#### SUPPLIED DATA

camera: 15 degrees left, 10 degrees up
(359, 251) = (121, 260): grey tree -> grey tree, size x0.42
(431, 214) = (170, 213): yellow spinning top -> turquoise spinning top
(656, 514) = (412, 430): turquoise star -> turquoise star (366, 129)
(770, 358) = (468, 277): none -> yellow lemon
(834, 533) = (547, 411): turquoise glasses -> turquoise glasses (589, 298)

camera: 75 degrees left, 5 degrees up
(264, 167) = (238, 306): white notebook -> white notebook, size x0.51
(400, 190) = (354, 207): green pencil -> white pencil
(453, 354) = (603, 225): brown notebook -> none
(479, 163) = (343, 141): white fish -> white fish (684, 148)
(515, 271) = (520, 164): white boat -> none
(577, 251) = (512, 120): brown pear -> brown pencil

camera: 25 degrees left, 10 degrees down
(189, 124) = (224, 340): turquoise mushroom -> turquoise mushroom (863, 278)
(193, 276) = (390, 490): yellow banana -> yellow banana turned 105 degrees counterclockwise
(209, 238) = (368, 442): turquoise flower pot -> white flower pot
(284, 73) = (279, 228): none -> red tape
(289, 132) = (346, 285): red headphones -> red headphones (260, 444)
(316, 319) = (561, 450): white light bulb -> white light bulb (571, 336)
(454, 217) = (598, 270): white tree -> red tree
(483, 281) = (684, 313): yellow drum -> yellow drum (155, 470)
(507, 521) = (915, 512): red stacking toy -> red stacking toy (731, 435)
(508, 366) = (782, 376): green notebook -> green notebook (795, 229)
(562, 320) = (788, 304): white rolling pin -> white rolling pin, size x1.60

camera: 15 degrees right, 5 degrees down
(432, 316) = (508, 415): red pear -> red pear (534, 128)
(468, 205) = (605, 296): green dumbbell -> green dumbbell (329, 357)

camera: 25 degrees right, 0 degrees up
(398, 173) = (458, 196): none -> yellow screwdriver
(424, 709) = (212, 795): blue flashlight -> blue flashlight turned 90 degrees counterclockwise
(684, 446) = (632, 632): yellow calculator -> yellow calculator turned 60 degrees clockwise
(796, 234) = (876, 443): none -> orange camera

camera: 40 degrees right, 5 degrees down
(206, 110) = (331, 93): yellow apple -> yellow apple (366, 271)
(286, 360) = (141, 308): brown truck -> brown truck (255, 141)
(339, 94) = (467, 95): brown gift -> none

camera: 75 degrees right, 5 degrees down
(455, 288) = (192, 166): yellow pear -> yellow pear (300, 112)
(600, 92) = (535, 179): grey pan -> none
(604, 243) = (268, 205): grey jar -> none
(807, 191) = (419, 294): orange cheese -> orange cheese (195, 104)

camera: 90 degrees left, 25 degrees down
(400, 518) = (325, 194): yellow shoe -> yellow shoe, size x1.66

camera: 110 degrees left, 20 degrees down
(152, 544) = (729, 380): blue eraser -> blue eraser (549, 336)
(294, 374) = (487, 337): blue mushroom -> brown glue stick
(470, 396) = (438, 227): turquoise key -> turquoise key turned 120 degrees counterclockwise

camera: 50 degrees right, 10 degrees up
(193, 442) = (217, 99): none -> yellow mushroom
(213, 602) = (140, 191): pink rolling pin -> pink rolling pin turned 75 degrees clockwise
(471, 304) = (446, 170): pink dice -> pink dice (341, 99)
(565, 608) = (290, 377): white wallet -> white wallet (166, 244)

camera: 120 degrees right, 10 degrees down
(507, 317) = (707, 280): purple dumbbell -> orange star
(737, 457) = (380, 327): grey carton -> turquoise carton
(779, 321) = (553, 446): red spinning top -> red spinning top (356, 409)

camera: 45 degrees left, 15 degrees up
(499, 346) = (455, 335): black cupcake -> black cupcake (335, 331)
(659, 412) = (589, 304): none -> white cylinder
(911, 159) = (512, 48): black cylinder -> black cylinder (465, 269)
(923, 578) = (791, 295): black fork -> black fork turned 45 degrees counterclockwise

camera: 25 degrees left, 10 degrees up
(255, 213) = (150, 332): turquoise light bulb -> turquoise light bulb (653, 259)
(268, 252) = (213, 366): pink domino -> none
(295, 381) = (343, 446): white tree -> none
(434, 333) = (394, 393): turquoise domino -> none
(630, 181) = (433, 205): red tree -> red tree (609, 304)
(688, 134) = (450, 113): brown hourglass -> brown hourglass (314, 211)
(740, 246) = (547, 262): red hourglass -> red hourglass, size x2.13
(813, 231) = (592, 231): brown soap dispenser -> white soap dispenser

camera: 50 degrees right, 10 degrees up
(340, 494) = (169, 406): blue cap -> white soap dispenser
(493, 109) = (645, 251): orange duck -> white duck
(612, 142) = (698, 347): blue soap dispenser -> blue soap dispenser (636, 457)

########

EXERCISE DIRECTIONS ▸
From the records above, quote only the lines running from the line with "(316, 319) = (561, 450): white" to the line with "camera: 15 degrees right, 5 degrees down", both lines included.

FINISHED EXERCISE ▸
(316, 319) = (561, 450): white light bulb -> white light bulb (571, 336)
(454, 217) = (598, 270): white tree -> red tree
(483, 281) = (684, 313): yellow drum -> yellow drum (155, 470)
(507, 521) = (915, 512): red stacking toy -> red stacking toy (731, 435)
(508, 366) = (782, 376): green notebook -> green notebook (795, 229)
(562, 320) = (788, 304): white rolling pin -> white rolling pin, size x1.60

camera: 15 degrees right, 5 degrees down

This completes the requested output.